Your assignment:
Below are records to retype exactly, except for the pictures.

Supplied records:
┌────────
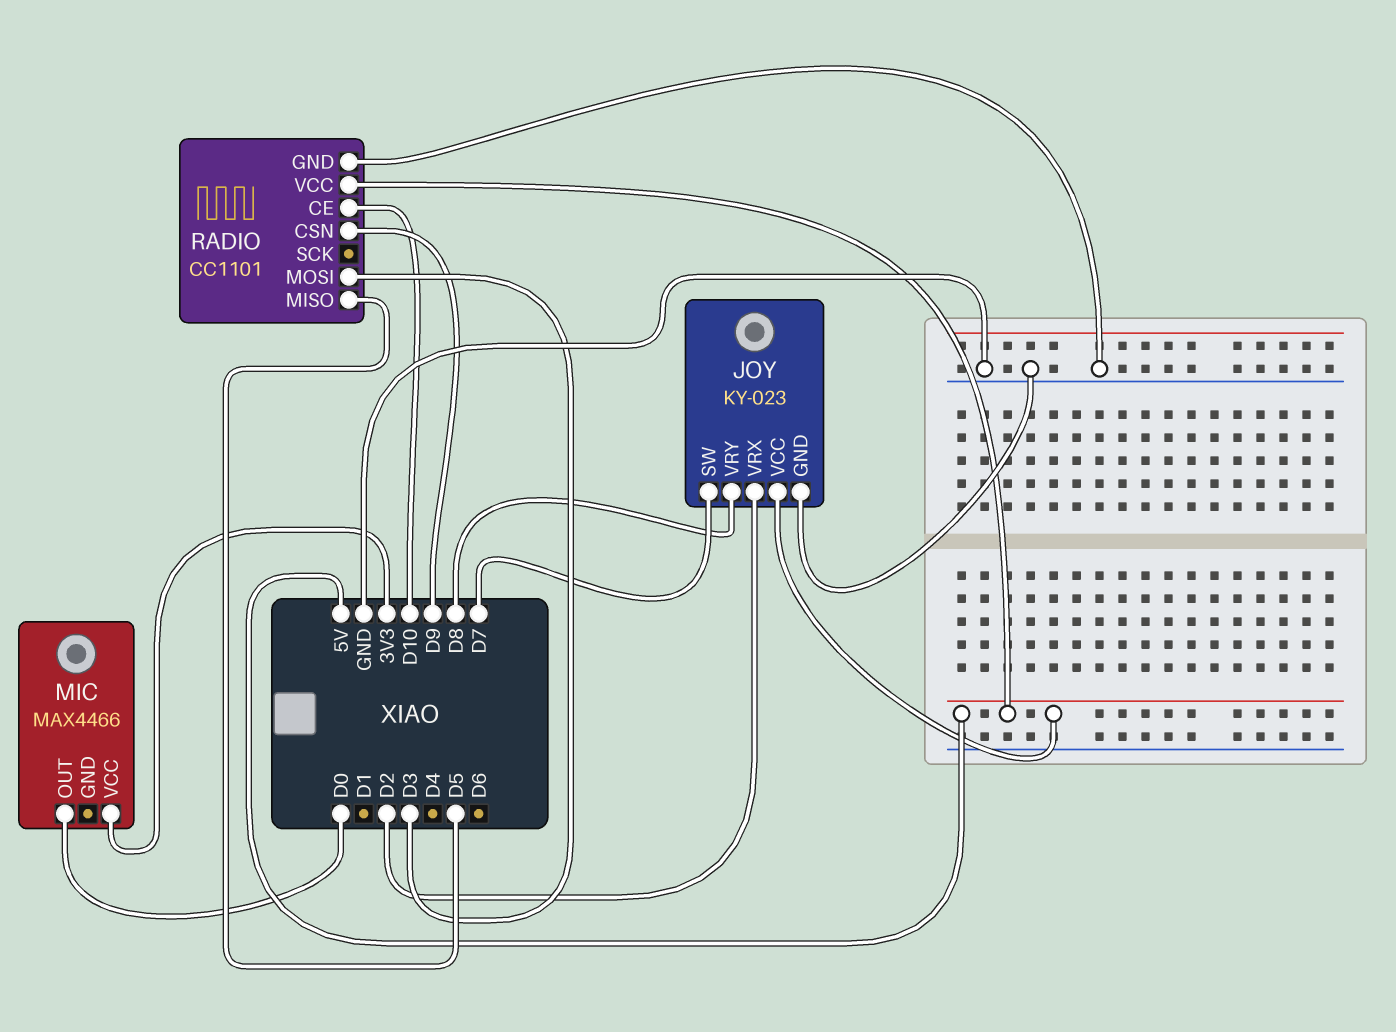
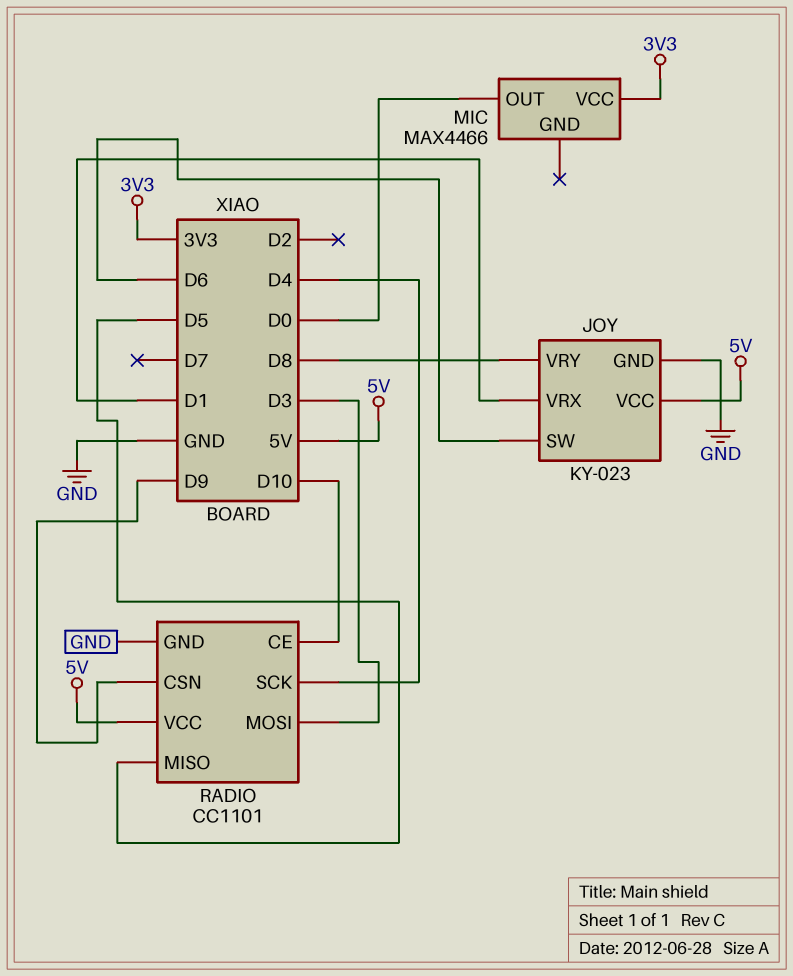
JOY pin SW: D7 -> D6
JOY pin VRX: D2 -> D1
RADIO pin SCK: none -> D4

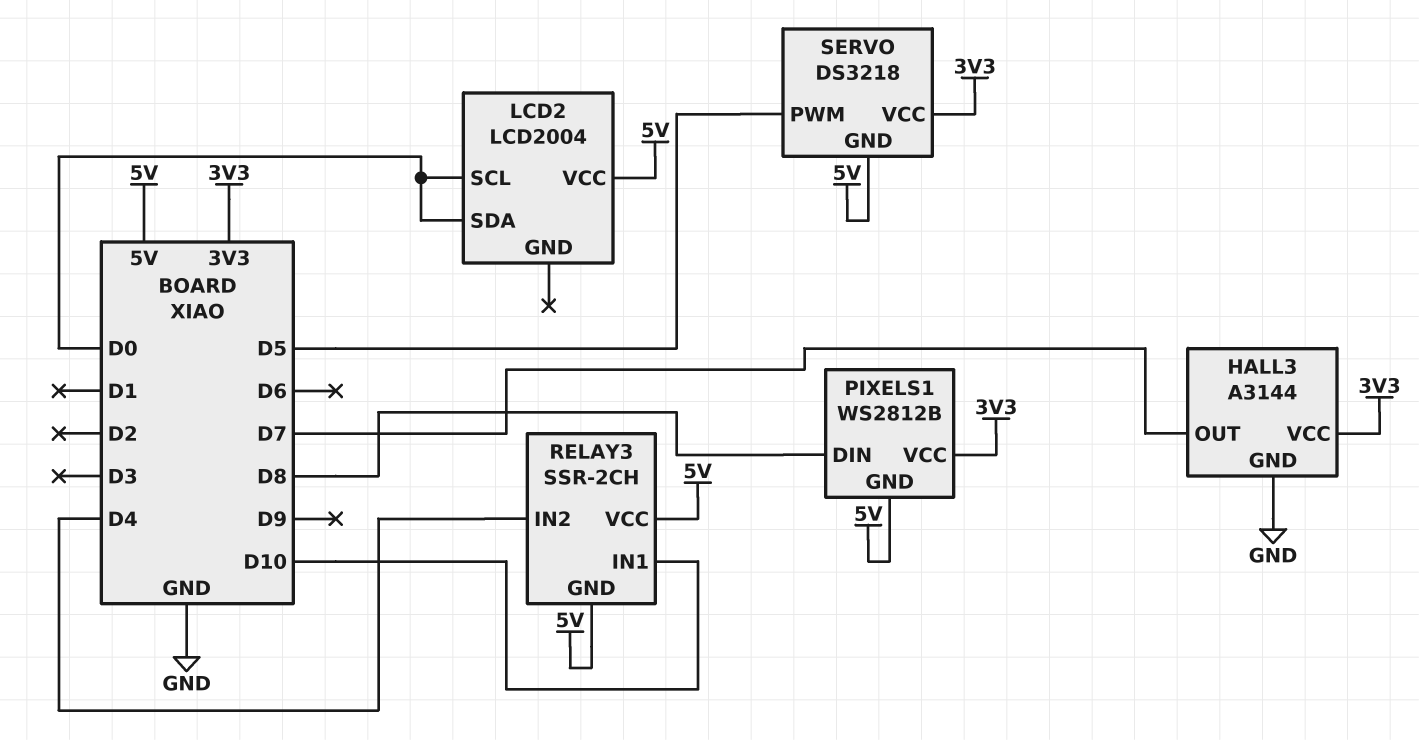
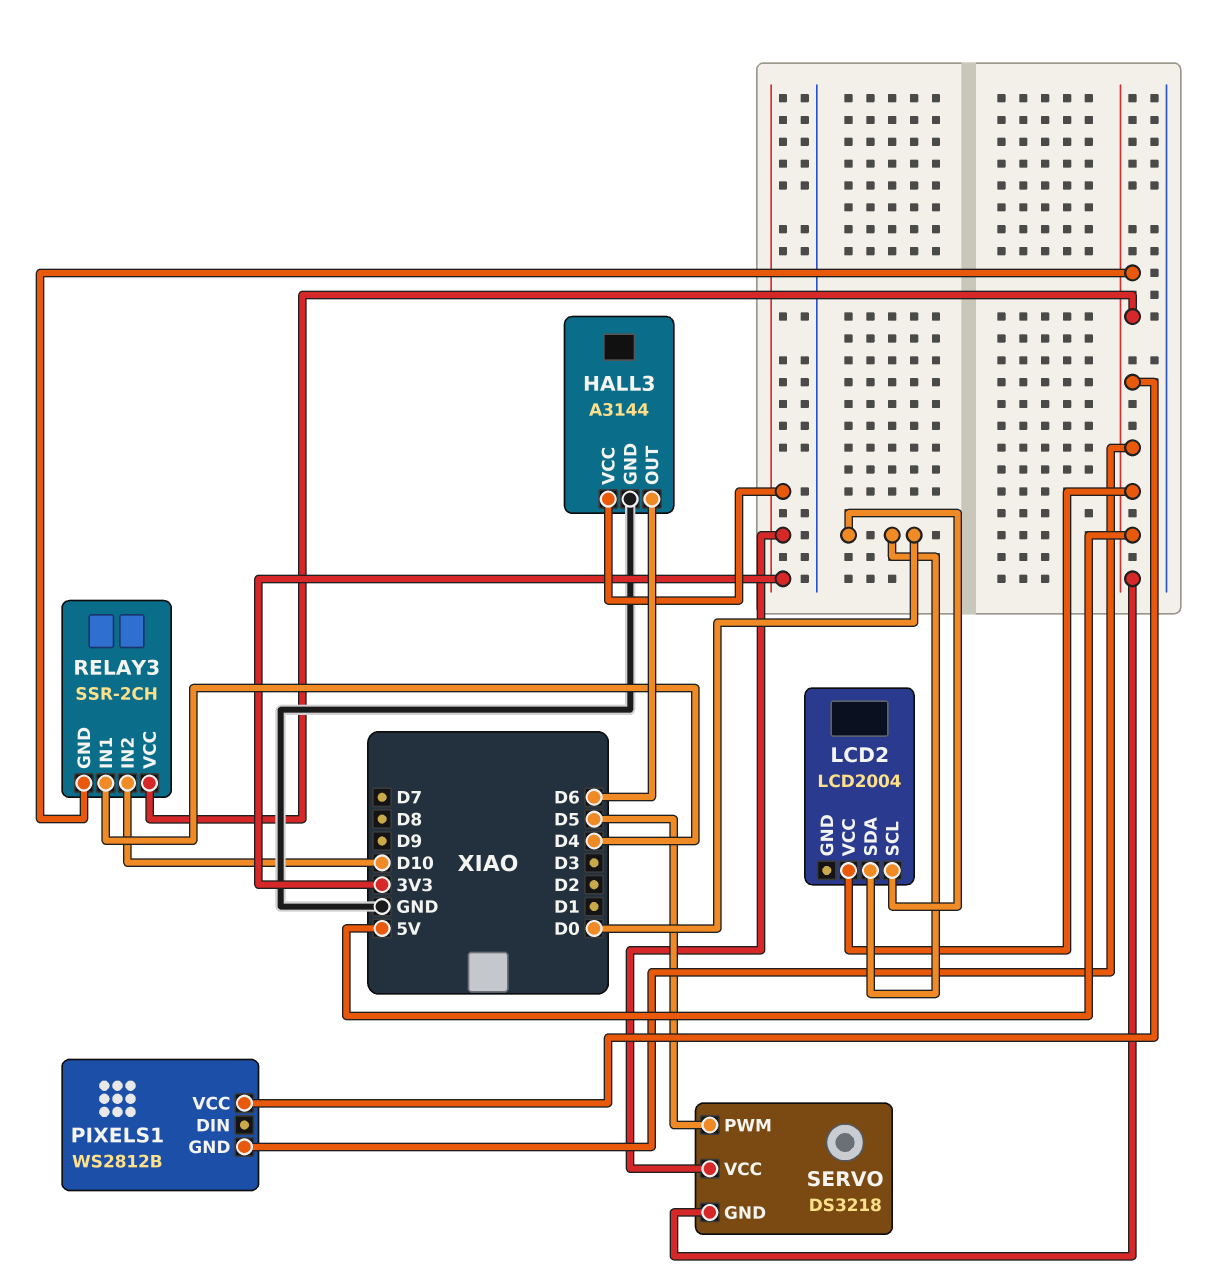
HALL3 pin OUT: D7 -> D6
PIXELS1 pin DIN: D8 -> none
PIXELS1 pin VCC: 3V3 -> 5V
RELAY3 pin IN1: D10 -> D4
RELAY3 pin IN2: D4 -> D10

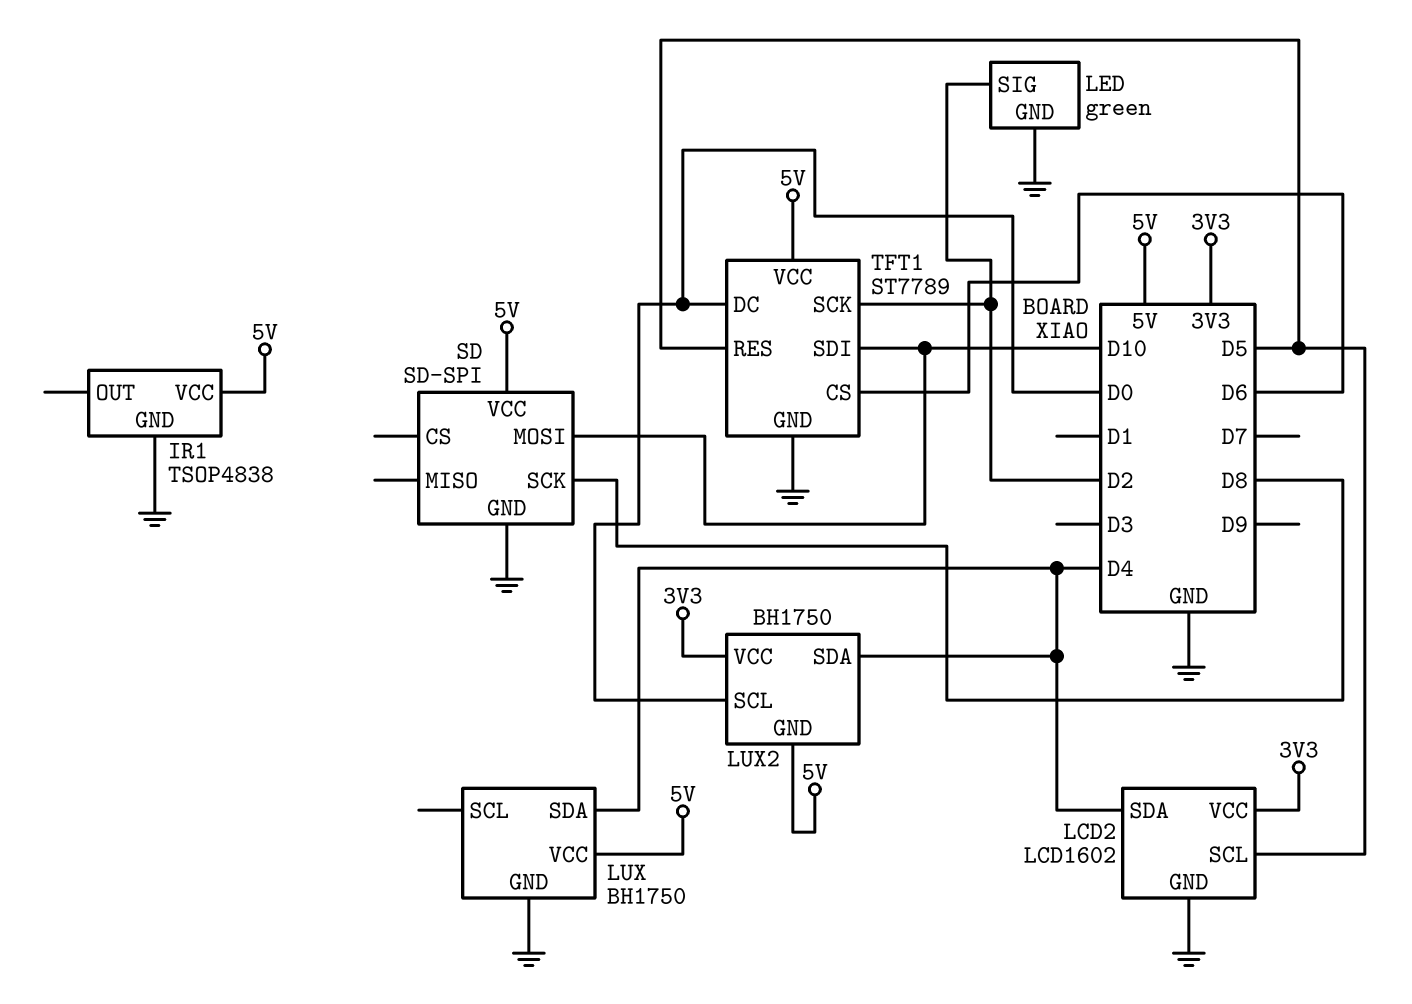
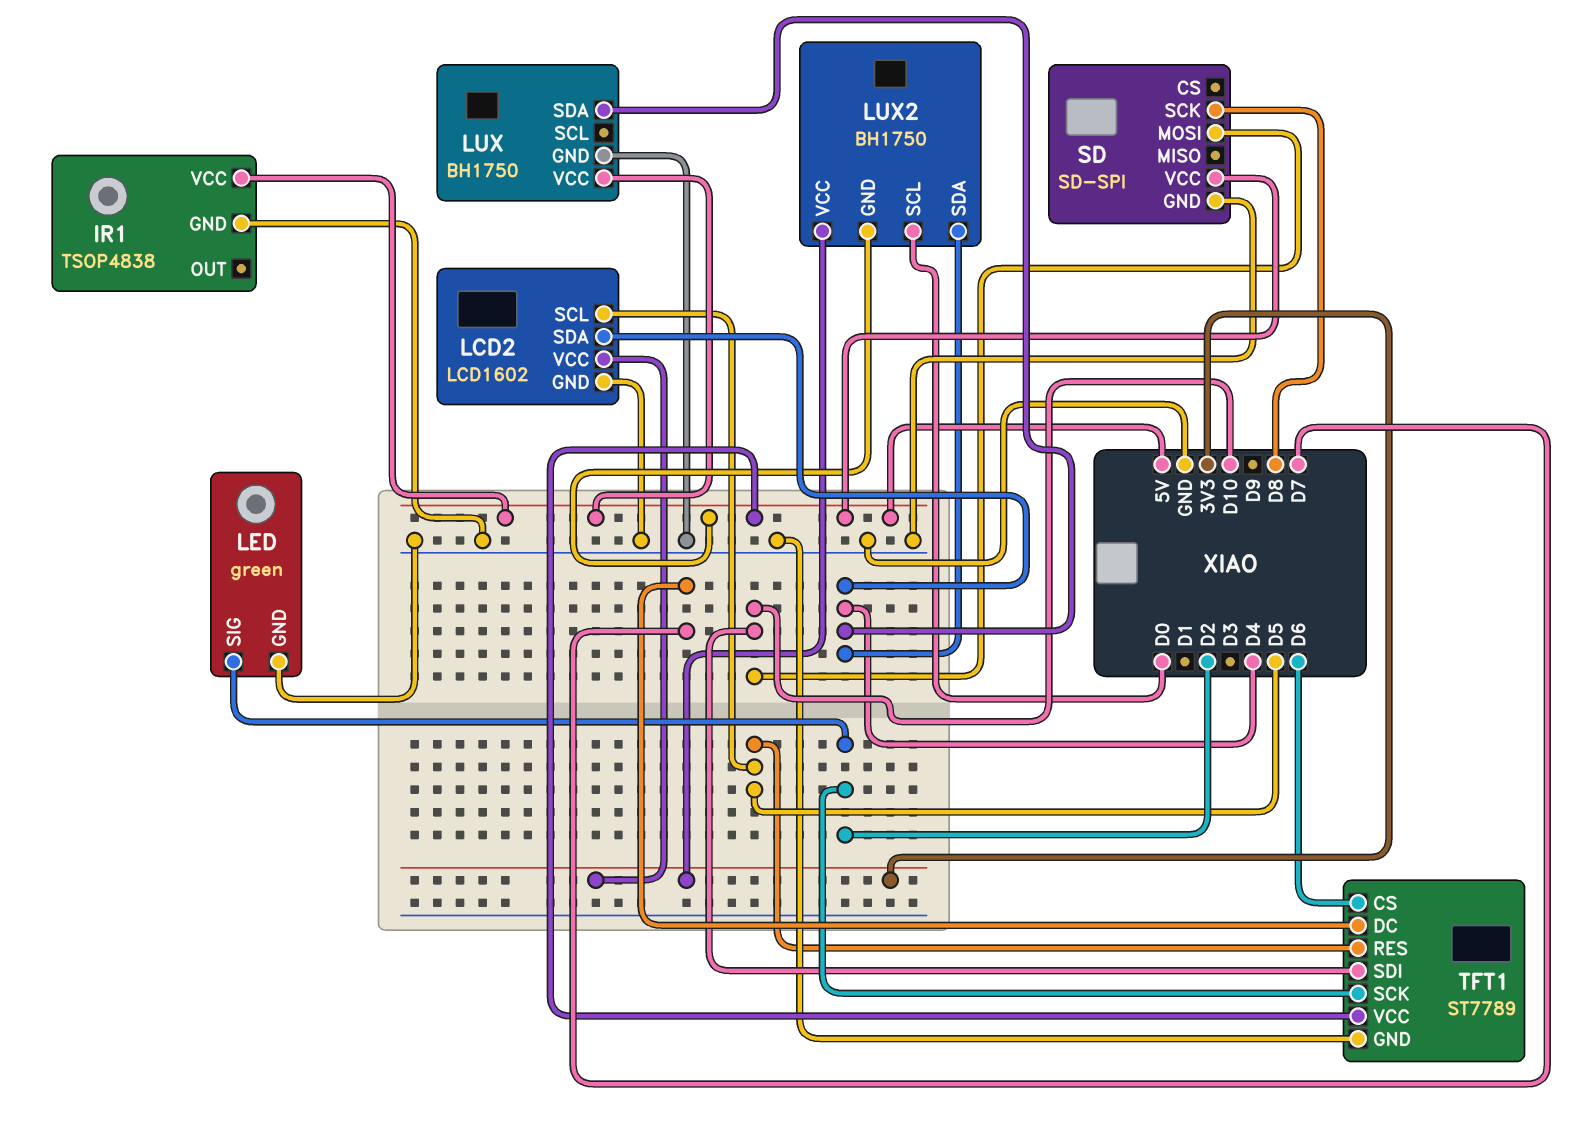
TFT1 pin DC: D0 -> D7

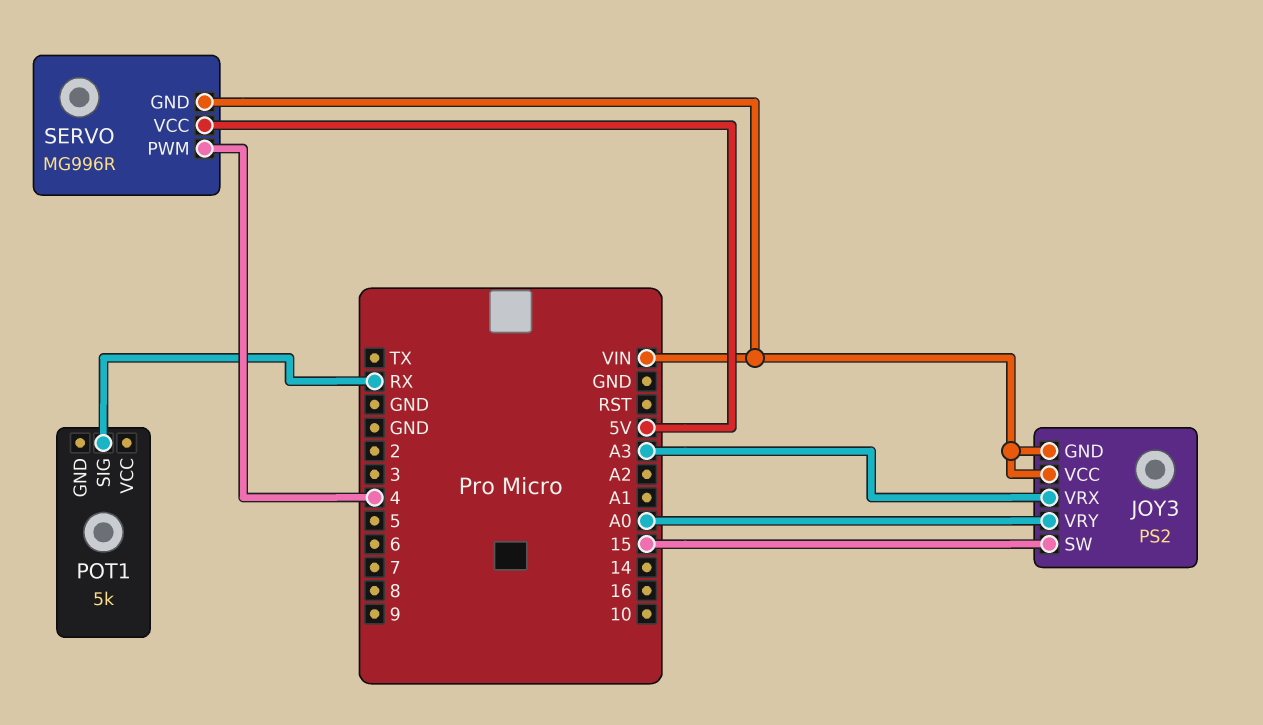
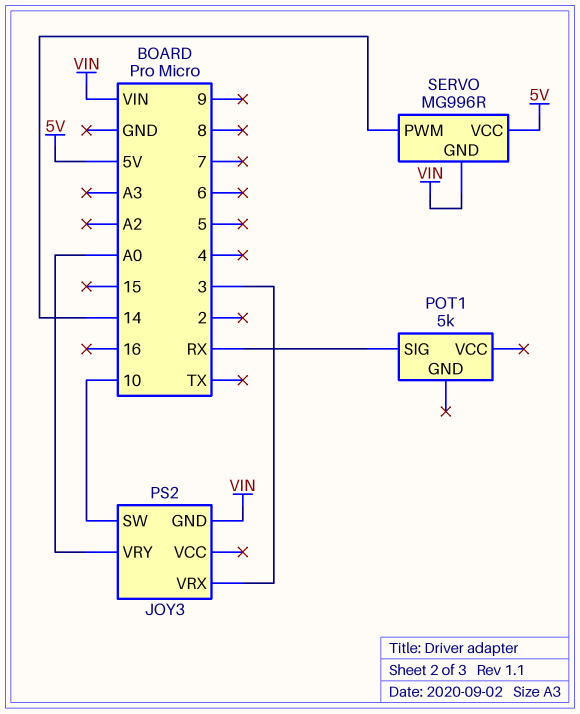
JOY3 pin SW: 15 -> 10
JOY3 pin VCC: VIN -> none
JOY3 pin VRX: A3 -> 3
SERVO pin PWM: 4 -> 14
└────────
Reply:
JOY pin SW: D7 -> D6
JOY pin VRX: D2 -> D1
RADIO pin SCK: none -> D4

HALL3 pin OUT: D7 -> D6
PIXELS1 pin DIN: D8 -> none
PIXELS1 pin VCC: 3V3 -> 5V
RELAY3 pin IN1: D10 -> D4
RELAY3 pin IN2: D4 -> D10

TFT1 pin DC: D0 -> D7

JOY3 pin SW: 15 -> 10
JOY3 pin VCC: VIN -> none
JOY3 pin VRX: A3 -> 3
SERVO pin PWM: 4 -> 14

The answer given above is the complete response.